= Your objective =
All that should be output is the block of lines below from the line with "C9: none -> 100nF (+3V3, GND)" to the line with "Q1: none ->", both included, exactly as written.

(Change detection data)
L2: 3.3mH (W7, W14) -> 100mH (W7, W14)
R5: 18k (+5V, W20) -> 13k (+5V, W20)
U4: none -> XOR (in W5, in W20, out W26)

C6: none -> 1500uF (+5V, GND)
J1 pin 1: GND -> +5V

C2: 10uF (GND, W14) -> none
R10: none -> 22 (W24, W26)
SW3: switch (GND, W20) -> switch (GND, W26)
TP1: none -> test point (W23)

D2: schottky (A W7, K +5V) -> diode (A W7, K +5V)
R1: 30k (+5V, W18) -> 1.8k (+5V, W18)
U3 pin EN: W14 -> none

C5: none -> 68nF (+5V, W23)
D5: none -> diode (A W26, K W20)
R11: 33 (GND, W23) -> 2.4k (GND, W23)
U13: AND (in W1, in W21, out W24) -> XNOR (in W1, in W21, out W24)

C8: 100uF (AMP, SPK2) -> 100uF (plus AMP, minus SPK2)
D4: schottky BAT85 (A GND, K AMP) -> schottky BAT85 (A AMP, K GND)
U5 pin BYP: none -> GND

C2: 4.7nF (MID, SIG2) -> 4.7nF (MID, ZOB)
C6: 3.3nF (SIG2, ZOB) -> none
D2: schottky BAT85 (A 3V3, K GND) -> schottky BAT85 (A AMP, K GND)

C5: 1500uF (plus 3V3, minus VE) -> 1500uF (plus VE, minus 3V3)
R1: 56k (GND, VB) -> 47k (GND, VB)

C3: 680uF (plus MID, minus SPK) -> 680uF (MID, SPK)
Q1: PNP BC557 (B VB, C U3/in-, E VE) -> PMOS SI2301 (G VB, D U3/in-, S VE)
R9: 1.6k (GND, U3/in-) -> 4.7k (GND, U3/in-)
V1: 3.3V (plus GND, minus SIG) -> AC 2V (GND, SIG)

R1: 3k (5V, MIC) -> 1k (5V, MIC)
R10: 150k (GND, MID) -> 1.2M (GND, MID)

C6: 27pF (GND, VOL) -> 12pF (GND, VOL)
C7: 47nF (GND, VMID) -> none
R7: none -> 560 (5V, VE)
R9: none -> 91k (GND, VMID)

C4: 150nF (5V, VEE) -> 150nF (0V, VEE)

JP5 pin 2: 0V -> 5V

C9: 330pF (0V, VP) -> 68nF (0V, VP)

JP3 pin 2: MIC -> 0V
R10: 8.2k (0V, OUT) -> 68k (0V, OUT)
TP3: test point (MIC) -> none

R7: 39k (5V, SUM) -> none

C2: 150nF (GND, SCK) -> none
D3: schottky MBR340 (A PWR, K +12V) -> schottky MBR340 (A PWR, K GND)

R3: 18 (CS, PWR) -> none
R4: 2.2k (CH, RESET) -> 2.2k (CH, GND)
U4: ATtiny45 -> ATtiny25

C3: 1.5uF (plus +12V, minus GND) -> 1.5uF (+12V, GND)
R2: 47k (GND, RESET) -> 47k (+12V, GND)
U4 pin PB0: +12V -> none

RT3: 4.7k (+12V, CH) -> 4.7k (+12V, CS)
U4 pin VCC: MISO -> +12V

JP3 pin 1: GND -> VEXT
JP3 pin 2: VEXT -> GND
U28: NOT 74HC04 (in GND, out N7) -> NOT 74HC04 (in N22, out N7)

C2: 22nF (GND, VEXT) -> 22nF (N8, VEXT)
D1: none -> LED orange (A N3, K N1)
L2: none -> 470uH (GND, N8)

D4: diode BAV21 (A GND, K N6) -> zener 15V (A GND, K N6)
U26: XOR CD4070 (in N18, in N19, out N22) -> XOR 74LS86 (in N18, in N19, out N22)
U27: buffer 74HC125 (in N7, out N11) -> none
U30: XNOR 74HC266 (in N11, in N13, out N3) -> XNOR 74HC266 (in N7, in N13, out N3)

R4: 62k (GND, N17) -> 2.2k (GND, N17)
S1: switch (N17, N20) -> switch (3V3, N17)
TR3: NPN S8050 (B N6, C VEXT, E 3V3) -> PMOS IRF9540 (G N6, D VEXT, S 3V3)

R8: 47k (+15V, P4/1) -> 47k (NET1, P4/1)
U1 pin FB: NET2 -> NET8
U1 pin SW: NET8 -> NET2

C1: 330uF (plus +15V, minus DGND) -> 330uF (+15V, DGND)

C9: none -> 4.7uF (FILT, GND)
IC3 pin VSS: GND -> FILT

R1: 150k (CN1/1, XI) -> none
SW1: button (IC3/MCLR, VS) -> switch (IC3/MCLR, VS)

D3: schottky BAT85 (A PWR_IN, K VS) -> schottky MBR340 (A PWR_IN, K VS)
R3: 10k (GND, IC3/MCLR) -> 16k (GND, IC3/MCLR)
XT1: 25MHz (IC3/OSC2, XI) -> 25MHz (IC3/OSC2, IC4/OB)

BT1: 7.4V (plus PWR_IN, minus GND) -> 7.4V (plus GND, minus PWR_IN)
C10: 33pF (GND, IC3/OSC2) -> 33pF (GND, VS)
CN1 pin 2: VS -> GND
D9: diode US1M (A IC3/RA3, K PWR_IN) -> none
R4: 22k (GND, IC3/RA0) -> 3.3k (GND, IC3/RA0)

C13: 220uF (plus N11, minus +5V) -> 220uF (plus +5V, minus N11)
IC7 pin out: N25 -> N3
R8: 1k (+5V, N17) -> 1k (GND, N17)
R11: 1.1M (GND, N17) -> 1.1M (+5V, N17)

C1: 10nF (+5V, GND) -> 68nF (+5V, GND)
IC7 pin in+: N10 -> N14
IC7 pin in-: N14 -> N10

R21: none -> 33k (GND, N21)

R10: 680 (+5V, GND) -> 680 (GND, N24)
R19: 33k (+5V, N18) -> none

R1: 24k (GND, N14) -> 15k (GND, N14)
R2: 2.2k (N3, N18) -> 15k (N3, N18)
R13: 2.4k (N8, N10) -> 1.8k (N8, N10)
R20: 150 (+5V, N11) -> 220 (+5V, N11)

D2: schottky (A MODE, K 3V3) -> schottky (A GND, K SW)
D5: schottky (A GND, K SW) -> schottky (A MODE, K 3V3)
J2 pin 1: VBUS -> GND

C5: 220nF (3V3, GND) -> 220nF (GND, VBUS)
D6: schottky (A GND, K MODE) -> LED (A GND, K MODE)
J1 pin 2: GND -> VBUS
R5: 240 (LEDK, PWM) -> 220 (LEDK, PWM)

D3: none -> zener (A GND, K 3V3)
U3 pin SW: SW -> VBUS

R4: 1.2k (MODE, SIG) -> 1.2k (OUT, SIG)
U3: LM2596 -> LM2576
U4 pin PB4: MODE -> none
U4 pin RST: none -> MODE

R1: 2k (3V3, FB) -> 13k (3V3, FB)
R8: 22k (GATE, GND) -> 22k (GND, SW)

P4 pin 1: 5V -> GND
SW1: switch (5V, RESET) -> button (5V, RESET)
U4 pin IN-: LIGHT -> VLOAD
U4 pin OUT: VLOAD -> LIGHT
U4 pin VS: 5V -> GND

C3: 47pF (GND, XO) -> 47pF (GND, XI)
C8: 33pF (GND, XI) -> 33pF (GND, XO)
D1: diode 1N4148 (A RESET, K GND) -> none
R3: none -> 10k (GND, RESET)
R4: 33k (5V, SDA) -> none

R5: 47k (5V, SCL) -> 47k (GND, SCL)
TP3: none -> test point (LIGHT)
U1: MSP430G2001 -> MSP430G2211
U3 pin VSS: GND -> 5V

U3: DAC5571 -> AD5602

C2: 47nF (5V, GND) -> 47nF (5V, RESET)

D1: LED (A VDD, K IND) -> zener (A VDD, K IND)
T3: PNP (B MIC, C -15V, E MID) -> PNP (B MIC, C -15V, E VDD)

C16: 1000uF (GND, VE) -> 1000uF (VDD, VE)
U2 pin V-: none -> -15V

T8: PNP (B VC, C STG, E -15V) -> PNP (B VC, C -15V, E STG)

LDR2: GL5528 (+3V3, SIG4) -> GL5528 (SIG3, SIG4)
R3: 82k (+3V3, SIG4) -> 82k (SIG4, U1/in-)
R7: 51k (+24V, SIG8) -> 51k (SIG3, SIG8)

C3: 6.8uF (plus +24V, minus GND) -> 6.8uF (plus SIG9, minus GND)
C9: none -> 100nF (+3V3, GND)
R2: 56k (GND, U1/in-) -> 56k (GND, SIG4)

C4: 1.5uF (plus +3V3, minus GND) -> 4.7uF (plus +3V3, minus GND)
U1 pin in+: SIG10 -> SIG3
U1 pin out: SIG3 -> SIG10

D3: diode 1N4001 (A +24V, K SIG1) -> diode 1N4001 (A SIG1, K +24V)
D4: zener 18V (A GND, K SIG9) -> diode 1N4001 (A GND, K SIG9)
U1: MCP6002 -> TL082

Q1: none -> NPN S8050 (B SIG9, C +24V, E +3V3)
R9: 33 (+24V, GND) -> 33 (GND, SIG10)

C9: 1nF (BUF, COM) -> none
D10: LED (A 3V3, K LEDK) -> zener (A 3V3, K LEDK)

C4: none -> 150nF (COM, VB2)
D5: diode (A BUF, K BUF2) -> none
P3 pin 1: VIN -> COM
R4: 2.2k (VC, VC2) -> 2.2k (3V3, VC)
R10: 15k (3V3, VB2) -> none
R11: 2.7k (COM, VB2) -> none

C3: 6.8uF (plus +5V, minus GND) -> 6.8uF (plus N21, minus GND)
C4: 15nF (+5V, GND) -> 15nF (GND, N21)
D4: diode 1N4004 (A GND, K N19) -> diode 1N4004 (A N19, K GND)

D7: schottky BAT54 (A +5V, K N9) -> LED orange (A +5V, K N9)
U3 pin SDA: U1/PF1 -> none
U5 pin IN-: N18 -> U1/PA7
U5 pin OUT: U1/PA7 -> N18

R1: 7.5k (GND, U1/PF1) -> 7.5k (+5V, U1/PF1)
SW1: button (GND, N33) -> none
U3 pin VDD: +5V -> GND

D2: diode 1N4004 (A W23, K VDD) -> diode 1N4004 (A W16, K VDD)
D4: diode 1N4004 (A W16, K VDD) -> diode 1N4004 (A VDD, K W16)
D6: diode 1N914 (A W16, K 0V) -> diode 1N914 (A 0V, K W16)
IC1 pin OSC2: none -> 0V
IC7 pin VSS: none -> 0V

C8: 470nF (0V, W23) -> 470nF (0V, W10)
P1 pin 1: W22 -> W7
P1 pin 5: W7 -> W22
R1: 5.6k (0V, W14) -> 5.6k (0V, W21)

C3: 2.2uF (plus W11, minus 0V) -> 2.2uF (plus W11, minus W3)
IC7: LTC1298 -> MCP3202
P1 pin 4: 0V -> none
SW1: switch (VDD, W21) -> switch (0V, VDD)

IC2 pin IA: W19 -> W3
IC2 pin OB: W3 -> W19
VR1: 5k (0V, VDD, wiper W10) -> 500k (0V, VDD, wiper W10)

= Solution =
C9: none -> 100nF (+3V3, GND)
R2: 56k (GND, U1/in-) -> 56k (GND, SIG4)

C4: 1.5uF (plus +3V3, minus GND) -> 4.7uF (plus +3V3, minus GND)
U1 pin in+: SIG10 -> SIG3
U1 pin out: SIG3 -> SIG10

D3: diode 1N4001 (A +24V, K SIG1) -> diode 1N4001 (A SIG1, K +24V)
D4: zener 18V (A GND, K SIG9) -> diode 1N4001 (A GND, K SIG9)
U1: MCP6002 -> TL082

Q1: none -> NPN S8050 (B SIG9, C +24V, E +3V3)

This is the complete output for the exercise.